Required work — Give back, exactly as written, the lines of the listing from the top through the line holding "domino (rose) (521,299,55,41)", and nothing more. Exclude pictures.

○ ○ ○ ○

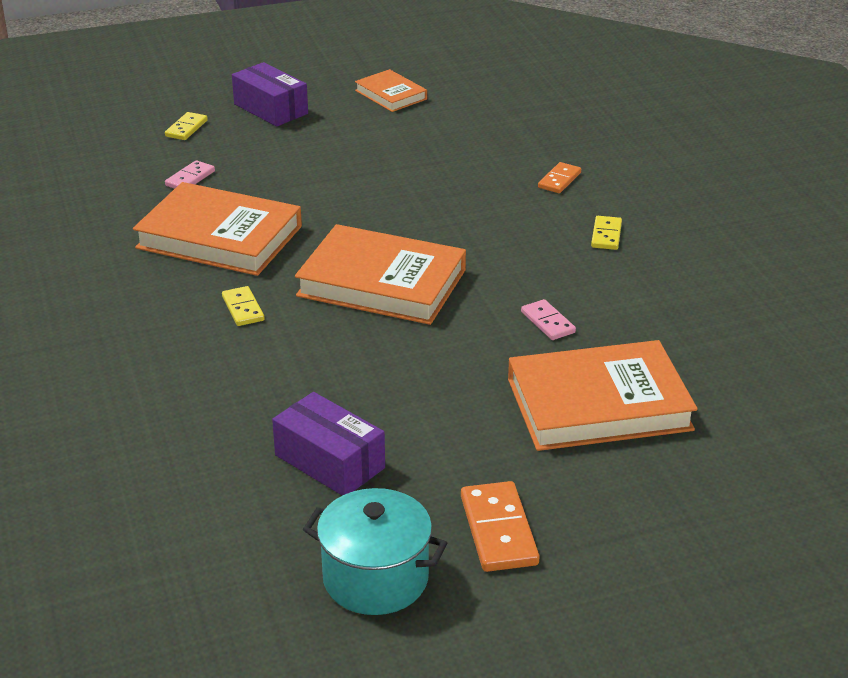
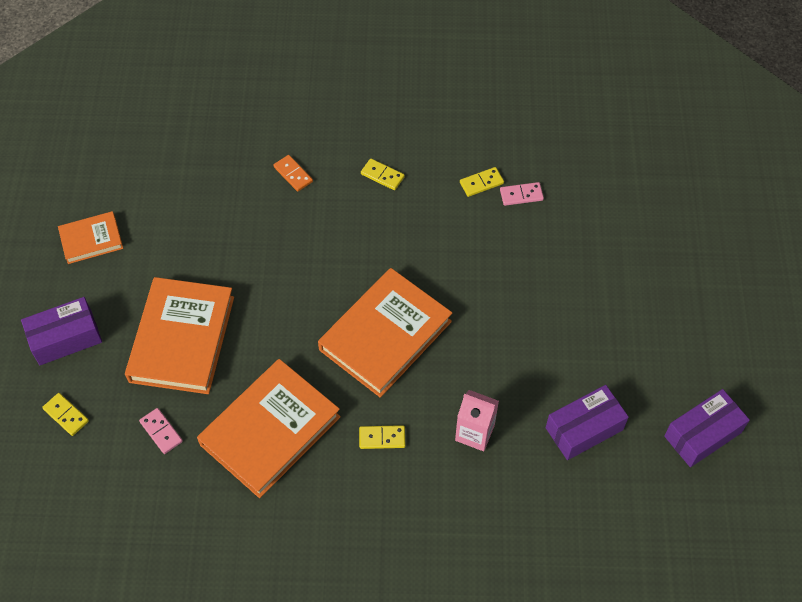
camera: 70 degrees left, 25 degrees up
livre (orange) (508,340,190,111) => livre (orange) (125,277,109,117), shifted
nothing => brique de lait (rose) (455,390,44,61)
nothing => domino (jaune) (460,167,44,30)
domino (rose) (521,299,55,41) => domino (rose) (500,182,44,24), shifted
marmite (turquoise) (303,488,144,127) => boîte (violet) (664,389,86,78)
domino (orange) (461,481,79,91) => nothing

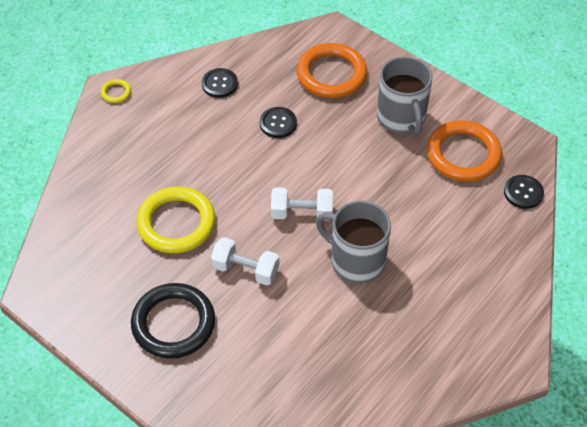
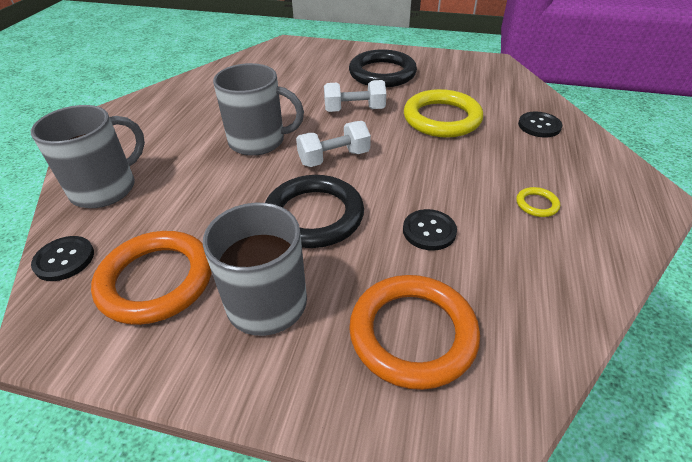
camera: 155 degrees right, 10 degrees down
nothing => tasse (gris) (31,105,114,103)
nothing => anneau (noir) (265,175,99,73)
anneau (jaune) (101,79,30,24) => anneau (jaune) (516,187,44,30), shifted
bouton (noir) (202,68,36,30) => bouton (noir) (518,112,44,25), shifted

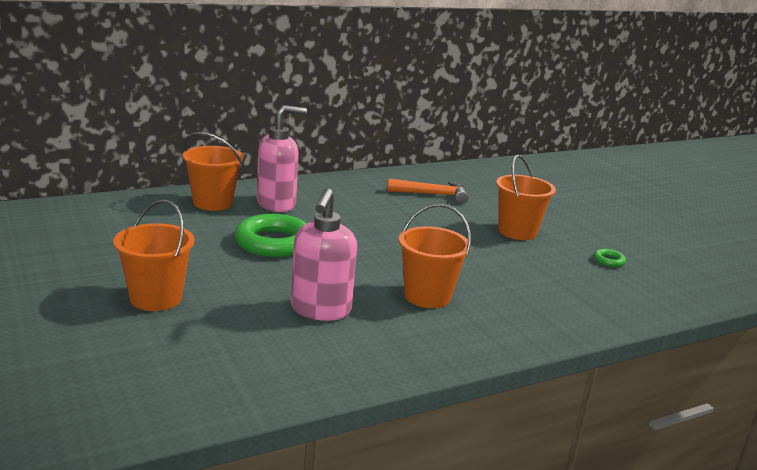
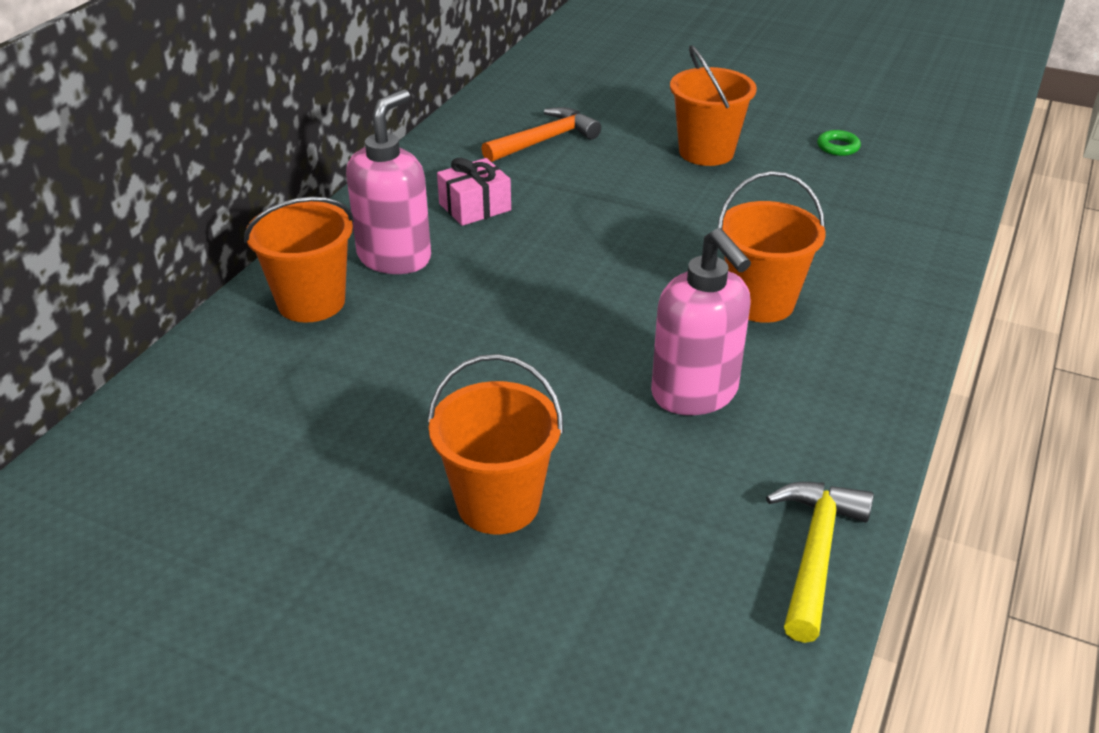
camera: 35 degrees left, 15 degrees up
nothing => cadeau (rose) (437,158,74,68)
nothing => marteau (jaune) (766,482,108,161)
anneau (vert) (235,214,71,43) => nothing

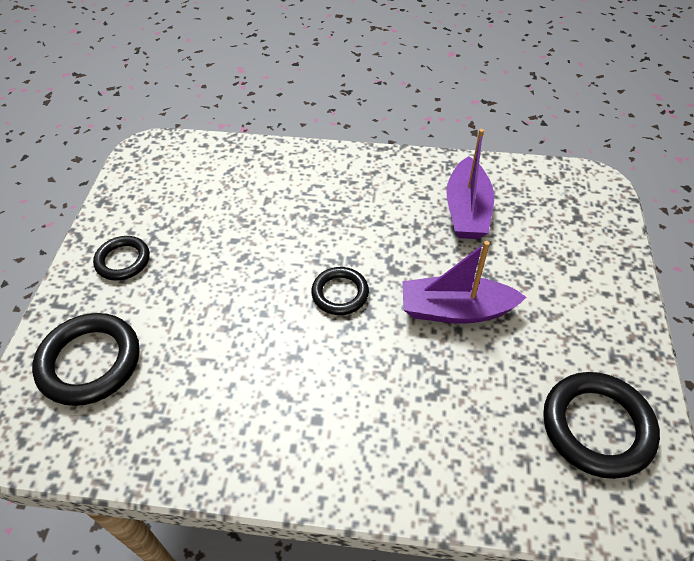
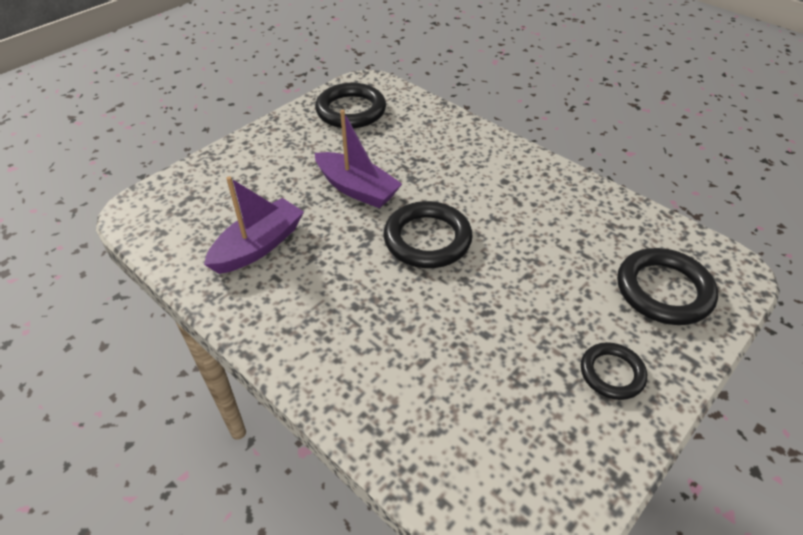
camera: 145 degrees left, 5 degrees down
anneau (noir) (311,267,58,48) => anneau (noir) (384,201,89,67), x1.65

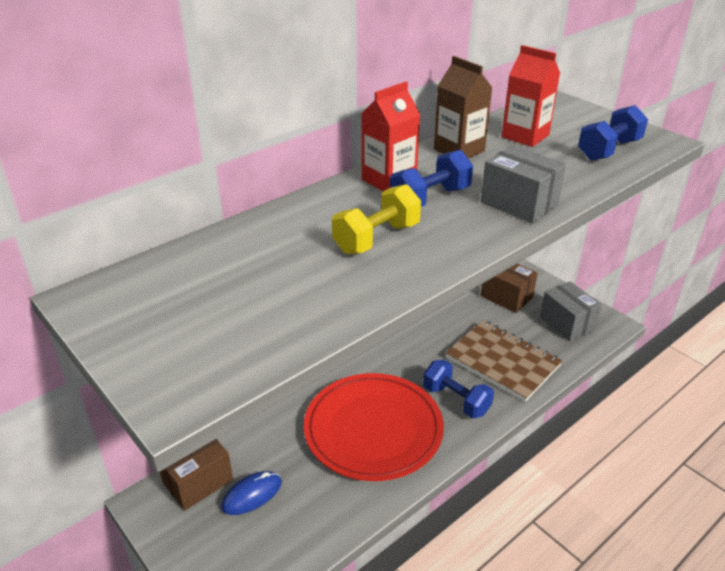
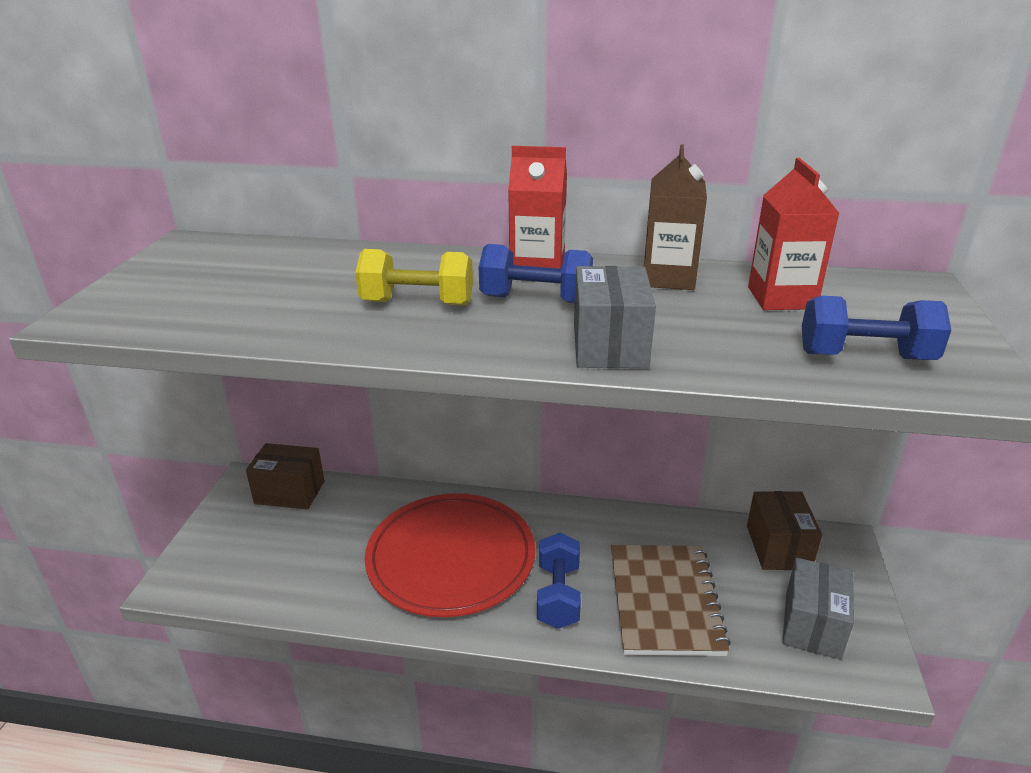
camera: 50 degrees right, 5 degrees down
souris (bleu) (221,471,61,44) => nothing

○ ○ ○ ○

Result —
camera: 70 degrees left, 25 degrees up
livre (orange) (508,340,190,111) => livre (orange) (125,277,109,117), shifted
nothing => brique de lait (rose) (455,390,44,61)
nothing => domino (jaune) (460,167,44,30)
domino (rose) (521,299,55,41) => domino (rose) (500,182,44,24), shifted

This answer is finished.